-- Opening Marker --

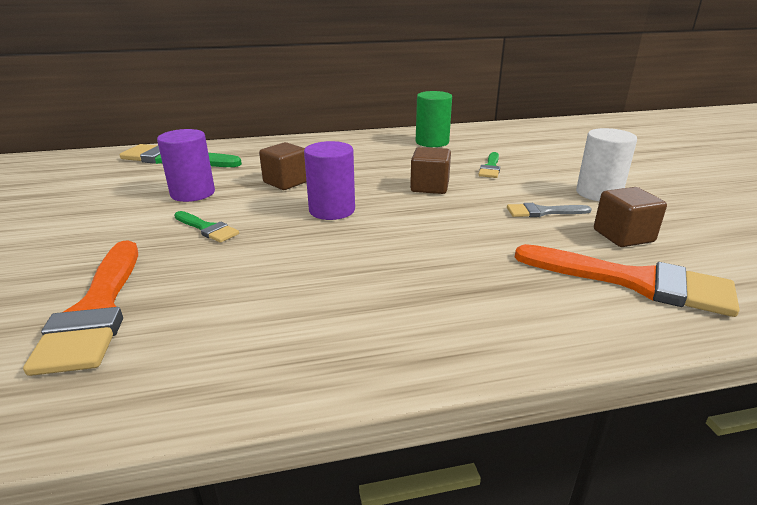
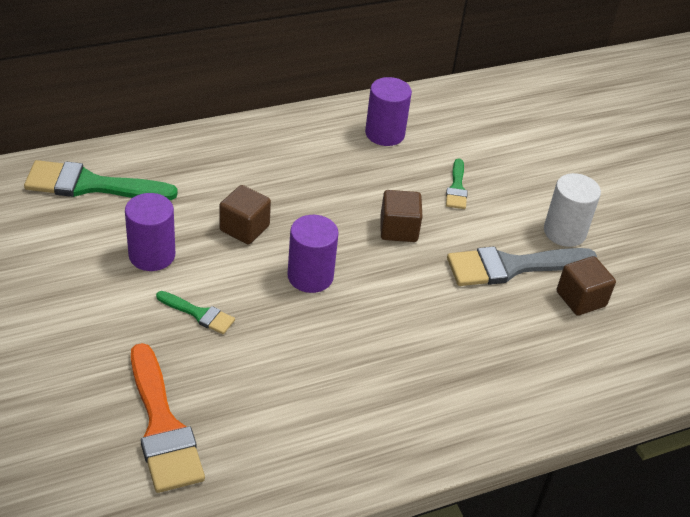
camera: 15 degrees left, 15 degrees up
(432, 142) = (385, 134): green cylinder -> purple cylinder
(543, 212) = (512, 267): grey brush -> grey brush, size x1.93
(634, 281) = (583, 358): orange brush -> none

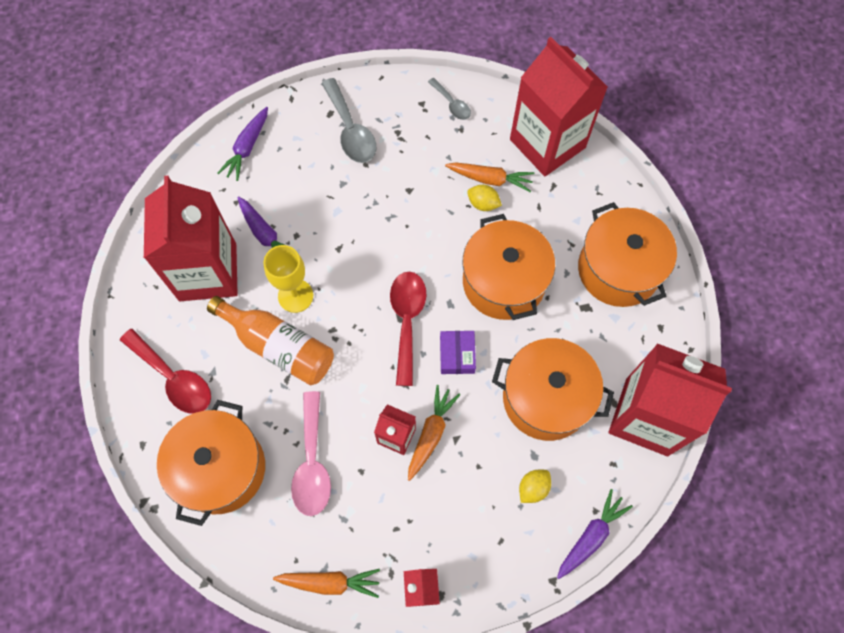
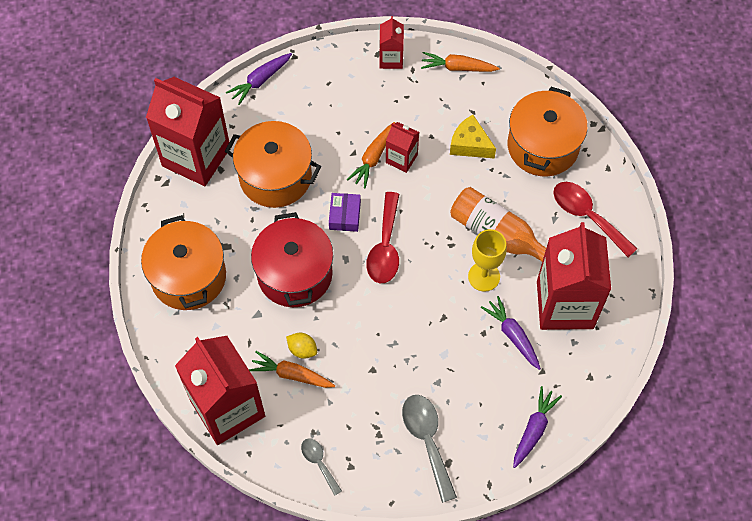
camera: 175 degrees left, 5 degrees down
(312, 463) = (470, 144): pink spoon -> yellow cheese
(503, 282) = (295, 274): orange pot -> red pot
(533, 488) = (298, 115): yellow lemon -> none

-- Closing Marker --

A word-for-word transcript of the entries above is needed, with pictures removed.

- Written reply:
camera: 15 degrees left, 15 degrees up
(432, 142) = (385, 134): green cylinder -> purple cylinder
(543, 212) = (512, 267): grey brush -> grey brush, size x1.93
(634, 281) = (583, 358): orange brush -> none

camera: 175 degrees left, 5 degrees down
(312, 463) = (470, 144): pink spoon -> yellow cheese
(503, 282) = (295, 274): orange pot -> red pot
(533, 488) = (298, 115): yellow lemon -> none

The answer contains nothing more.